__Provided data__
* start *

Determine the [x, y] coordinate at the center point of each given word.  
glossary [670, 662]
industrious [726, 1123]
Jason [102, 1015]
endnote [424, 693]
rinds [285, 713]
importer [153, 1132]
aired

* end *

__Problem__
Write out every one of the records above, reproducing each line character for character.

__Exercise answer__
Determine the [x, y] coordinate at the center point of each given word.  
glossary [670, 662]
industrious [726, 1123]
Jason [102, 1015]
endnote [424, 693]
rinds [285, 713]
importer [153, 1132]
aired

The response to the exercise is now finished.